**Material for this exercise**:
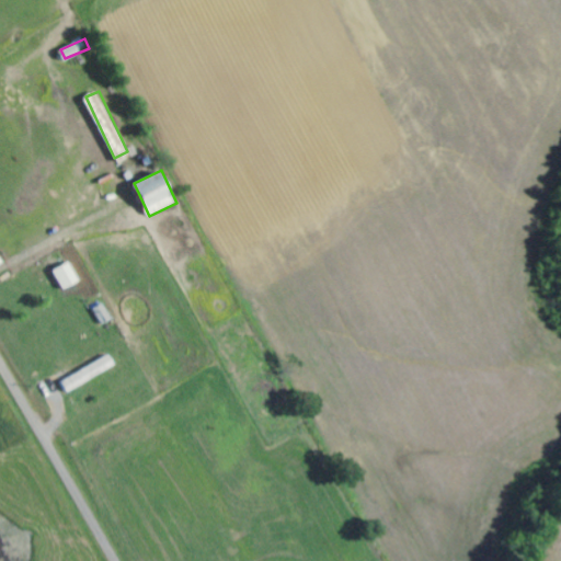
[(81,281),(70,262),(54,271),(65,289),(81,281)]
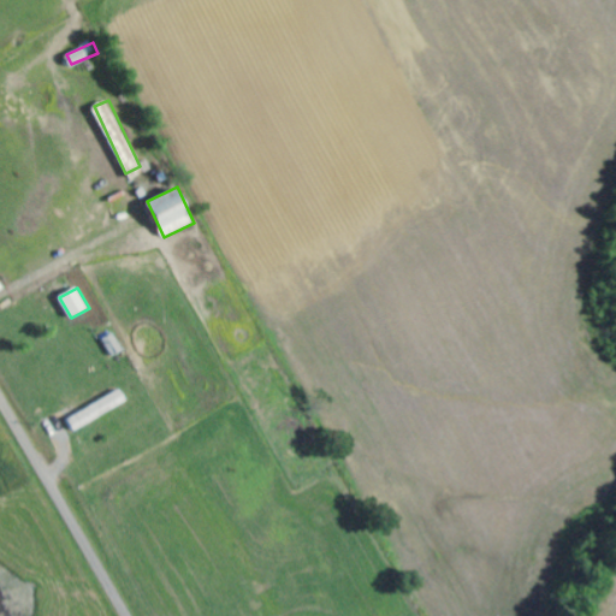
[(129,403),(124,392),(69,416),(73,427),(129,403)]
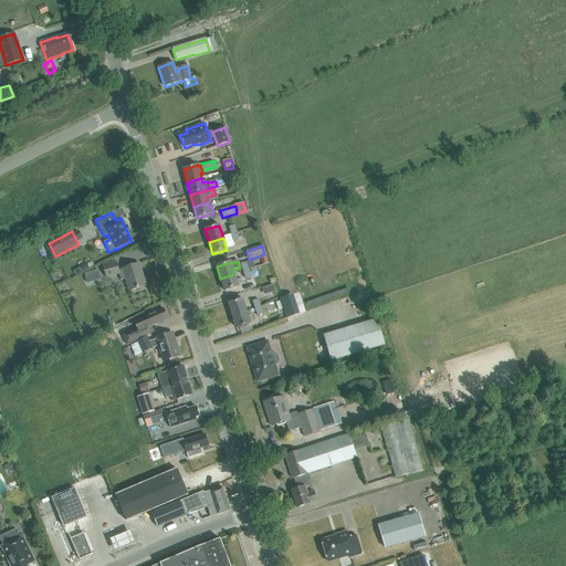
[(118,271),(116,262),(103,266),(106,279),(119,274),(122,281),(126,280),(129,292),(146,286),(139,264),(123,270),(118,271)]
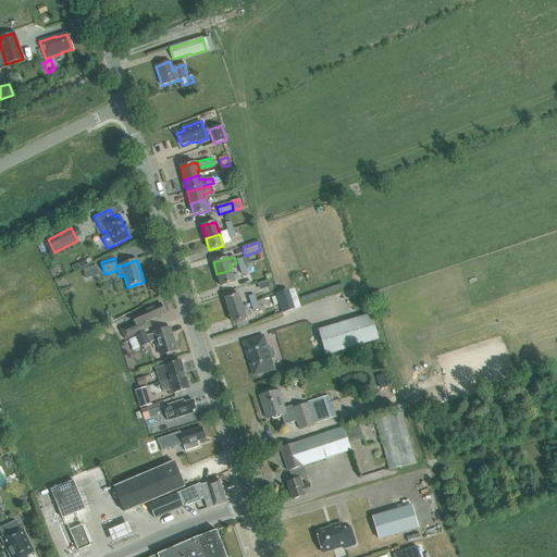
[(84,270),(87,279),(99,274),(96,267),(84,270)]
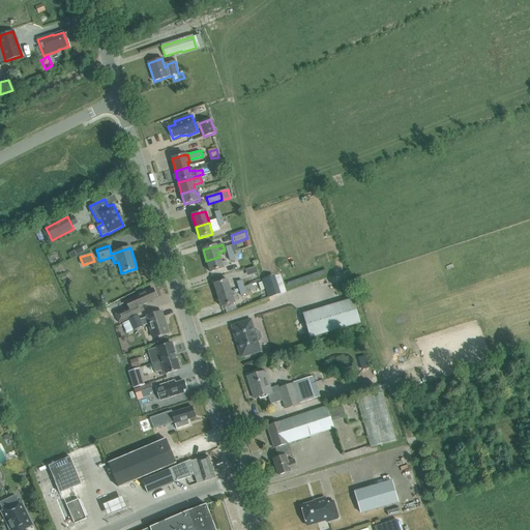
[(219,257),(206,261),(210,272),(224,268),(224,267),(228,265),(227,261),(222,262),(219,257)]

**To do**:
Output the material word for word, and keep the pictures out.

**Reply**:
[(81,281),(70,262),(54,271),(65,289),(81,281)]
[(129,403),(124,392),(69,416),(73,427),(129,403)]
[(118,271),(116,262),(103,266),(106,279),(119,274),(122,281),(126,280),(129,292),(146,286),(139,264),(123,270),(118,271)]
[(84,270),(87,279),(99,274),(96,267),(84,270)]
[(219,257),(206,261),(210,272),(224,268),(224,267),(228,265),(227,261),(222,262),(219,257)]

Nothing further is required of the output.